▶ **WHAT IS EXPECTED**: Your job is to return every line of the listing holding the string "headphones".

▶ **GIVEN DATA**:
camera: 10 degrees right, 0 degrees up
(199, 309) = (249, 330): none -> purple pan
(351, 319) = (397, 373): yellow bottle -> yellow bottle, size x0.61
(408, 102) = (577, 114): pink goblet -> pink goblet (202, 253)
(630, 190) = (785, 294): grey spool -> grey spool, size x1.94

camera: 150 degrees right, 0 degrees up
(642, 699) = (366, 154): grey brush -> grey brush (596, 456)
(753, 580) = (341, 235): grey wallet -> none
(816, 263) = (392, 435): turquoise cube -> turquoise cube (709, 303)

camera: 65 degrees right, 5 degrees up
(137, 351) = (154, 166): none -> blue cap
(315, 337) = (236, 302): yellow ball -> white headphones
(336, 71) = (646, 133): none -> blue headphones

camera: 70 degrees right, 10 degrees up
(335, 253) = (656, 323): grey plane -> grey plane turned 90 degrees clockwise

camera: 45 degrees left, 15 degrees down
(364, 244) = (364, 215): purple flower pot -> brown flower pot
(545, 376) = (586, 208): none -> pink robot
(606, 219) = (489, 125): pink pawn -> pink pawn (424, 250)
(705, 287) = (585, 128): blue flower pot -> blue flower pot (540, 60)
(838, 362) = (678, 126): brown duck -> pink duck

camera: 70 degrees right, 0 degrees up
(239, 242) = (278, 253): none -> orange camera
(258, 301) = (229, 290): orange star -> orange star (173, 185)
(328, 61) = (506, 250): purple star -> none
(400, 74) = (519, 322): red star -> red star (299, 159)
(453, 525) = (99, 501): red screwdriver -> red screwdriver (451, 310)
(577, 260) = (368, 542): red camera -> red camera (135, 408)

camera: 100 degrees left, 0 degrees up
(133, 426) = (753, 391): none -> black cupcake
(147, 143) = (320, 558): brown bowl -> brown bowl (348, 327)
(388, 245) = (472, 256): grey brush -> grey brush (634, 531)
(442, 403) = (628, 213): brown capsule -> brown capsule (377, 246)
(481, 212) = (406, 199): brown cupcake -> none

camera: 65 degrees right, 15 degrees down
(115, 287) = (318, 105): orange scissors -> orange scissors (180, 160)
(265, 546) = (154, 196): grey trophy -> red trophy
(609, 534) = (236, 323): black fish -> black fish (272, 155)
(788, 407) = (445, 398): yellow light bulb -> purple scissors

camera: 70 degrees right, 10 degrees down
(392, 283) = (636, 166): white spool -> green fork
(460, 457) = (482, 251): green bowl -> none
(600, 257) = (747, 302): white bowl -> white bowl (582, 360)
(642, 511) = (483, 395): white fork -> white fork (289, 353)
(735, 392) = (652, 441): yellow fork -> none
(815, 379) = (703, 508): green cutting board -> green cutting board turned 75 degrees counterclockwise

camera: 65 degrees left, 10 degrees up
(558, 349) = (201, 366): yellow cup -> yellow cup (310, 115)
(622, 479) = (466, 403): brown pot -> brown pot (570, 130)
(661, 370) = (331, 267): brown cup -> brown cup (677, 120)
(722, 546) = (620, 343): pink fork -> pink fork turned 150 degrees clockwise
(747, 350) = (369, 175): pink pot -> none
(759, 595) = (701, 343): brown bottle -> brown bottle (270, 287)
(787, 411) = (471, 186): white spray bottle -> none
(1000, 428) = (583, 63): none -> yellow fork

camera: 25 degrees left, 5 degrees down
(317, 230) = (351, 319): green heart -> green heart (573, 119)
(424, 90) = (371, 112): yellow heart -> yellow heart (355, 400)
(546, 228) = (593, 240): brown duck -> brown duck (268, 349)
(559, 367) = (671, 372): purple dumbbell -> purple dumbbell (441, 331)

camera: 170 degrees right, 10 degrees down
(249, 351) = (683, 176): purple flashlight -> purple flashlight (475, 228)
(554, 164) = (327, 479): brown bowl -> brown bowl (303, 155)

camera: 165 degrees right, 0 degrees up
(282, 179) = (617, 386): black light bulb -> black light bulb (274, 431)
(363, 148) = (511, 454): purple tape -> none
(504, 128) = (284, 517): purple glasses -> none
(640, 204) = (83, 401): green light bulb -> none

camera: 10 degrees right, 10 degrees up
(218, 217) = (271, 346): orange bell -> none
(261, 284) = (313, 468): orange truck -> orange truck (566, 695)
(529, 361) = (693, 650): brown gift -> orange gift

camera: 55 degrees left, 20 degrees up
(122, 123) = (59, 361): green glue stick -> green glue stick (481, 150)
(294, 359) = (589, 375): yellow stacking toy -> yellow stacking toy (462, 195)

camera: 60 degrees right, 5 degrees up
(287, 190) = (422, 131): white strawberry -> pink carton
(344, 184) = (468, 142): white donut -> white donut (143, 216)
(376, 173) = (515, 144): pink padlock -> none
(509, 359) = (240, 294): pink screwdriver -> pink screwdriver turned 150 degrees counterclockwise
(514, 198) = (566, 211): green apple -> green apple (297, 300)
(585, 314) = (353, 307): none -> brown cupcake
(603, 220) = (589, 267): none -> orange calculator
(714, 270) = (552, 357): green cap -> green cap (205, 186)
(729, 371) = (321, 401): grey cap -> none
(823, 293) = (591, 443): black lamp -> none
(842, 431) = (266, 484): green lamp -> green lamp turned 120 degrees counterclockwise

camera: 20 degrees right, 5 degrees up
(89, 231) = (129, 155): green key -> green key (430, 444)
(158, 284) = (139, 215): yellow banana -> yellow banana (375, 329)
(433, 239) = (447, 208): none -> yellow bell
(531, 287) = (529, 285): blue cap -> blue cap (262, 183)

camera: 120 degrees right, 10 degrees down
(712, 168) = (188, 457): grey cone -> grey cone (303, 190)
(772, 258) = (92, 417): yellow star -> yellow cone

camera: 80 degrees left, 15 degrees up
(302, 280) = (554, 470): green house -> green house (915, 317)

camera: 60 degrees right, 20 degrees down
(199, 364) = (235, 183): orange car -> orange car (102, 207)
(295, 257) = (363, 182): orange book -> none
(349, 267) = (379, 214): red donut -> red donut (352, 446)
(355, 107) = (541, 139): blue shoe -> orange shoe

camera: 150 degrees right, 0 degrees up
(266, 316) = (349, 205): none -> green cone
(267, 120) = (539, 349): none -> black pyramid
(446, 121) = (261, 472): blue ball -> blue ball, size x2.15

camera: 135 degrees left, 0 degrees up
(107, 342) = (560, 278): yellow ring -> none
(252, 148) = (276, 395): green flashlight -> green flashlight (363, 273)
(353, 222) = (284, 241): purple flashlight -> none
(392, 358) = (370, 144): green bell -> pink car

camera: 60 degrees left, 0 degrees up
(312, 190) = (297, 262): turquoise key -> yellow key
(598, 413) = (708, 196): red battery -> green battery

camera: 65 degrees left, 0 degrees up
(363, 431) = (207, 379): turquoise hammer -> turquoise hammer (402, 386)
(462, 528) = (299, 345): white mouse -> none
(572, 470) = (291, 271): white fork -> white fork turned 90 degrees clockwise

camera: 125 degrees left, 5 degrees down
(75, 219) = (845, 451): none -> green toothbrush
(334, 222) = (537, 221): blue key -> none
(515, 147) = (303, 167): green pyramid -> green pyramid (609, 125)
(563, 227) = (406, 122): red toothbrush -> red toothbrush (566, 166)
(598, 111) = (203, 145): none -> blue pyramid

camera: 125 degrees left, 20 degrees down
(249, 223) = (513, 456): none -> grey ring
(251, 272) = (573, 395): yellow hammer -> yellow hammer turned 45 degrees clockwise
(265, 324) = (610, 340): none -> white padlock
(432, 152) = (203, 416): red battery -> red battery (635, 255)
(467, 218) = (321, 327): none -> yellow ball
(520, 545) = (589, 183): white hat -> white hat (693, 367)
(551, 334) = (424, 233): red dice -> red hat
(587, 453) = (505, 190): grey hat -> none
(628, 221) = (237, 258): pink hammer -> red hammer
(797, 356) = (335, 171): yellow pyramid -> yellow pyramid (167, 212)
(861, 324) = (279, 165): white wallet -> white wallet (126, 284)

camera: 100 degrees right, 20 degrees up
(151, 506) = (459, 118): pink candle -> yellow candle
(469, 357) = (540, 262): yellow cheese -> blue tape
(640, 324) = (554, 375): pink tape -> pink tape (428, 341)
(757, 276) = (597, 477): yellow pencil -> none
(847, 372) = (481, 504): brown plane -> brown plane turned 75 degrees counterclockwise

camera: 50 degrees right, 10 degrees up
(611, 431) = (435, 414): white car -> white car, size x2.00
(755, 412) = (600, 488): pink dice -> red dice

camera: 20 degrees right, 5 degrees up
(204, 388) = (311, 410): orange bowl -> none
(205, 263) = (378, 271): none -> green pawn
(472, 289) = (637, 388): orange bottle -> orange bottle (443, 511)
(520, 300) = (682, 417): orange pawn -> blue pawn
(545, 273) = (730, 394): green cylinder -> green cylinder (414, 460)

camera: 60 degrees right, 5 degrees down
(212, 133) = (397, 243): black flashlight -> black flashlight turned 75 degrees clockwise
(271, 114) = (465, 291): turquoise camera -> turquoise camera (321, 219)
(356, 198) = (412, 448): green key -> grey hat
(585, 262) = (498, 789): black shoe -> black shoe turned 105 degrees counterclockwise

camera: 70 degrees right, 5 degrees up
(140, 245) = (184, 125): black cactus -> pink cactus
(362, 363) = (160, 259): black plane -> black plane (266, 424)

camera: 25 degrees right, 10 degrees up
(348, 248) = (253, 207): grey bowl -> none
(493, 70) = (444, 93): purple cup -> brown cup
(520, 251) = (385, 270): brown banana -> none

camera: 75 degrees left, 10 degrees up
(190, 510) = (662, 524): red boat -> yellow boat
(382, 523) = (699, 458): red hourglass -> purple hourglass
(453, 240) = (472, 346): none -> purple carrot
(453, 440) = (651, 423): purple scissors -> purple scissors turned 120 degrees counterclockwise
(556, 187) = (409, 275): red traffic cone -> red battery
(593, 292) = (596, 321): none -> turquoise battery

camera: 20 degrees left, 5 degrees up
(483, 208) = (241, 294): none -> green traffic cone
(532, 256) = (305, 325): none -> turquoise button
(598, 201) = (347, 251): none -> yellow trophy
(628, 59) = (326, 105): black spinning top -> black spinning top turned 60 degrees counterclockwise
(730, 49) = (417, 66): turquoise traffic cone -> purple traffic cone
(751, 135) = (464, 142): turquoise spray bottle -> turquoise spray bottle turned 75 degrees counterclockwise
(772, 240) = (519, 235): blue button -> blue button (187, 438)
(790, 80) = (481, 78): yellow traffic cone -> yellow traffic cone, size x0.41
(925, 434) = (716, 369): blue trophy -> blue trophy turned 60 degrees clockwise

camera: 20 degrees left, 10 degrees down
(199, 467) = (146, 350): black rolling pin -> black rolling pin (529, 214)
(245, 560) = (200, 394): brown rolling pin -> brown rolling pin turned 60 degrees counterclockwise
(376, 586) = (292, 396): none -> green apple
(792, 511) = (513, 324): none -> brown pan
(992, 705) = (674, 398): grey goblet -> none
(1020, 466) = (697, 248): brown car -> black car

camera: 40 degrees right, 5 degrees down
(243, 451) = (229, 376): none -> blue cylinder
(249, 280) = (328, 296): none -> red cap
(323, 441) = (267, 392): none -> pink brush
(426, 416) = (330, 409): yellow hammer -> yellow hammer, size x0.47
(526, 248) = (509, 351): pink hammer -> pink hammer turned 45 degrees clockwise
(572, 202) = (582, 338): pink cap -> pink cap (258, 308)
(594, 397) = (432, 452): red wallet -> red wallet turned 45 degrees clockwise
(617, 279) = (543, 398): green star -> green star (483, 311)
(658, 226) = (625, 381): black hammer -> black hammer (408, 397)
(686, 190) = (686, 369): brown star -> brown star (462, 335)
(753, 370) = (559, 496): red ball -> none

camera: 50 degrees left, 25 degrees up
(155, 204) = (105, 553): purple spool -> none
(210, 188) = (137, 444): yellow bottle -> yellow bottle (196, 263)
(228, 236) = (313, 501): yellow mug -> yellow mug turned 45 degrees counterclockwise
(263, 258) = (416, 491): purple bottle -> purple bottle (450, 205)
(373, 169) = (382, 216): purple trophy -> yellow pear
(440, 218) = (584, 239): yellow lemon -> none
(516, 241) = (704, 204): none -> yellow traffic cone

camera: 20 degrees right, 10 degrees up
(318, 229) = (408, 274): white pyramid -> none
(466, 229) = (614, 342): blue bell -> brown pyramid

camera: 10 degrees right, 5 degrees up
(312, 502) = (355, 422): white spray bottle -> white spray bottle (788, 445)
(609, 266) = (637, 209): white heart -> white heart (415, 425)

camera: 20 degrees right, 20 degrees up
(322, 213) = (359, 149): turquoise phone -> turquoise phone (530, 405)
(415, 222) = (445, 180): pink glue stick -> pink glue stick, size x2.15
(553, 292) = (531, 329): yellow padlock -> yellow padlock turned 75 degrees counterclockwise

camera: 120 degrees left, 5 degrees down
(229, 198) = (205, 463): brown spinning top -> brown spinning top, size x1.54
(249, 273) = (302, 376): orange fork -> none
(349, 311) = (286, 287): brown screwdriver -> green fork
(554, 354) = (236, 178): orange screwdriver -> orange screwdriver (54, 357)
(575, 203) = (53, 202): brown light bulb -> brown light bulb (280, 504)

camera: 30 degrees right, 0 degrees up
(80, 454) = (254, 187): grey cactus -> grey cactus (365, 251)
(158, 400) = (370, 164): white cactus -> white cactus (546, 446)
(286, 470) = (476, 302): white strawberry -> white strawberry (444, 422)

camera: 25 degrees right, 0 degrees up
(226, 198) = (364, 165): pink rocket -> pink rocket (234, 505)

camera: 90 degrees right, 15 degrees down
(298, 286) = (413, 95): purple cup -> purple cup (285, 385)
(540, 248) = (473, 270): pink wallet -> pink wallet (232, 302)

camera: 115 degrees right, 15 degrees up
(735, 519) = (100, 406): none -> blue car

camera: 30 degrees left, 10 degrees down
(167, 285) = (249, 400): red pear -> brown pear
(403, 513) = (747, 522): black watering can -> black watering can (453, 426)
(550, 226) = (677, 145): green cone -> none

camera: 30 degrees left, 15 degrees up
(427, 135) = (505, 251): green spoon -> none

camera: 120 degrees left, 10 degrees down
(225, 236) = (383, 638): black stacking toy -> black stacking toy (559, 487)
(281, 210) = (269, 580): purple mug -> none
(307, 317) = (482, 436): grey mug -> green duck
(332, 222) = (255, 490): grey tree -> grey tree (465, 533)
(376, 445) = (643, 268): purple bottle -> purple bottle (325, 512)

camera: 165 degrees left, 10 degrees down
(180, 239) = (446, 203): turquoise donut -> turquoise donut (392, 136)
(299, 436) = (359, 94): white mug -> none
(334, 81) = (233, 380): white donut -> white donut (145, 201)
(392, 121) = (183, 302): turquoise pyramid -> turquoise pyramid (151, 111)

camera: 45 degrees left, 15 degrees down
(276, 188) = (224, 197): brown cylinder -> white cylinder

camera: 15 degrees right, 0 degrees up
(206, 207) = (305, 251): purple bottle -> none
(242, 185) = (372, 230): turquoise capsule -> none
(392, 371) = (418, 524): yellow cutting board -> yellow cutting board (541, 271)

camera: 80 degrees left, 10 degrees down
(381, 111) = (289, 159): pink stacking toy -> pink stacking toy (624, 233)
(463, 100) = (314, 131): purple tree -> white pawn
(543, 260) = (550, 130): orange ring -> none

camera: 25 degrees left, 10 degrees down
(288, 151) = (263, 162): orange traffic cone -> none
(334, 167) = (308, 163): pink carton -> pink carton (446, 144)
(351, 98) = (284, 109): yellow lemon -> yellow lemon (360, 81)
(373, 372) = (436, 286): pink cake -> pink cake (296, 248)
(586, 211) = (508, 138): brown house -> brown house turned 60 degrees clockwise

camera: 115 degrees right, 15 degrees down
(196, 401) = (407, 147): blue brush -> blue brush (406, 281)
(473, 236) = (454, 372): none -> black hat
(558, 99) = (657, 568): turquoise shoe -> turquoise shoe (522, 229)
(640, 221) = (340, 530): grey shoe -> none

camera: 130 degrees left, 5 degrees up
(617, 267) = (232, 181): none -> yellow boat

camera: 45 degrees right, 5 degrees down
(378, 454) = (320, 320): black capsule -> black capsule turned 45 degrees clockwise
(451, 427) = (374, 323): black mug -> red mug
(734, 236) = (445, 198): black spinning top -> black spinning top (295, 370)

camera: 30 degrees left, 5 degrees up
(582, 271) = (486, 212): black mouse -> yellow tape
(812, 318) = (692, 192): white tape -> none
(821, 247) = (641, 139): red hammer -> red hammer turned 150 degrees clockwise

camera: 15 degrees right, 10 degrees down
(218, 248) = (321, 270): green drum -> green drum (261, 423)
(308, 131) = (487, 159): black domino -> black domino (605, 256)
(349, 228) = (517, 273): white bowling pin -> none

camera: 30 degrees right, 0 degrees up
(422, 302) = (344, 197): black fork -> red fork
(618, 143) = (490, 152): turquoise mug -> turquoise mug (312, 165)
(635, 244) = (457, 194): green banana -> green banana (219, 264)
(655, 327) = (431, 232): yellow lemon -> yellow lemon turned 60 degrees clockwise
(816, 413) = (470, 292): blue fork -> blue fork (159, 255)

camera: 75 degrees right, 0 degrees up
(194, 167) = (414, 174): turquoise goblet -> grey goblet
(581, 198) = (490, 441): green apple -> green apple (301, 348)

▶ **OUTPUT BELOW**:
(315, 337) = (236, 302): yellow ball -> white headphones
(336, 71) = (646, 133): none -> blue headphones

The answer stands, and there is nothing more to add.